Available data below:

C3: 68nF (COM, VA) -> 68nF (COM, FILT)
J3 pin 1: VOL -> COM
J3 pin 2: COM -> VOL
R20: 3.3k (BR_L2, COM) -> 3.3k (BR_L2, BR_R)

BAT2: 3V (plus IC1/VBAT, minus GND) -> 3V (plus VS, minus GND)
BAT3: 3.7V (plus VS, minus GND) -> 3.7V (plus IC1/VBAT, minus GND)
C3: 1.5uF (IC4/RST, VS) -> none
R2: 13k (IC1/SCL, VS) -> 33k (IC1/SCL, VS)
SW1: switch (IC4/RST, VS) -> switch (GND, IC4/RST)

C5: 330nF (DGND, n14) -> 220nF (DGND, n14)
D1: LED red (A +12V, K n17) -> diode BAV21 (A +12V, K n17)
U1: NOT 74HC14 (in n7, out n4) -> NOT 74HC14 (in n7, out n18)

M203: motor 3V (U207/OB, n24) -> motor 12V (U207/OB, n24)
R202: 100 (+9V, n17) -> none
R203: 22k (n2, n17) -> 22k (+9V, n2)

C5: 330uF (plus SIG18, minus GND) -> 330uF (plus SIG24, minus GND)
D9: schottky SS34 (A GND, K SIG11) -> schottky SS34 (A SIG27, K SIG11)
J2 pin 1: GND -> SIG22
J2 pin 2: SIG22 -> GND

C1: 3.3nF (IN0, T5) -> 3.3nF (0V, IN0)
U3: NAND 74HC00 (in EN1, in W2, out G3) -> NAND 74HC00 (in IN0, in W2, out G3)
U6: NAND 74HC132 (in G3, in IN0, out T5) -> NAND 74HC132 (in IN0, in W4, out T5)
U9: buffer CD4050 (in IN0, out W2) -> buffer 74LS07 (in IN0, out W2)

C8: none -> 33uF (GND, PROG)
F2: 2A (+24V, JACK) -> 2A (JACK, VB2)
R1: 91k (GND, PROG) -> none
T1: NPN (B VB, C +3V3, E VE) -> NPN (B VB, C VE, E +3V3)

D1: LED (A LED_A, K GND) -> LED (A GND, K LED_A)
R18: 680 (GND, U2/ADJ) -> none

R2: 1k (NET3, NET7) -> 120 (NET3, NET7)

End of Available data.

Task:
Restate the entries above. Match them exactly.

Answer section:
C3: 68nF (COM, VA) -> 68nF (COM, FILT)
J3 pin 1: VOL -> COM
J3 pin 2: COM -> VOL
R20: 3.3k (BR_L2, COM) -> 3.3k (BR_L2, BR_R)

BAT2: 3V (plus IC1/VBAT, minus GND) -> 3V (plus VS, minus GND)
BAT3: 3.7V (plus VS, minus GND) -> 3.7V (plus IC1/VBAT, minus GND)
C3: 1.5uF (IC4/RST, VS) -> none
R2: 13k (IC1/SCL, VS) -> 33k (IC1/SCL, VS)
SW1: switch (IC4/RST, VS) -> switch (GND, IC4/RST)

C5: 330nF (DGND, n14) -> 220nF (DGND, n14)
D1: LED red (A +12V, K n17) -> diode BAV21 (A +12V, K n17)
U1: NOT 74HC14 (in n7, out n4) -> NOT 74HC14 (in n7, out n18)

M203: motor 3V (U207/OB, n24) -> motor 12V (U207/OB, n24)
R202: 100 (+9V, n17) -> none
R203: 22k (n2, n17) -> 22k (+9V, n2)

C5: 330uF (plus SIG18, minus GND) -> 330uF (plus SIG24, minus GND)
D9: schottky SS34 (A GND, K SIG11) -> schottky SS34 (A SIG27, K SIG11)
J2 pin 1: GND -> SIG22
J2 pin 2: SIG22 -> GND

C1: 3.3nF (IN0, T5) -> 3.3nF (0V, IN0)
U3: NAND 74HC00 (in EN1, in W2, out G3) -> NAND 74HC00 (in IN0, in W2, out G3)
U6: NAND 74HC132 (in G3, in IN0, out T5) -> NAND 74HC132 (in IN0, in W4, out T5)
U9: buffer CD4050 (in IN0, out W2) -> buffer 74LS07 (in IN0, out W2)

C8: none -> 33uF (GND, PROG)
F2: 2A (+24V, JACK) -> 2A (JACK, VB2)
R1: 91k (GND, PROG) -> none
T1: NPN (B VB, C +3V3, E VE) -> NPN (B VB, C VE, E +3V3)

D1: LED (A LED_A, K GND) -> LED (A GND, K LED_A)
R18: 680 (GND, U2/ADJ) -> none

R2: 1k (NET3, NET7) -> 120 (NET3, NET7)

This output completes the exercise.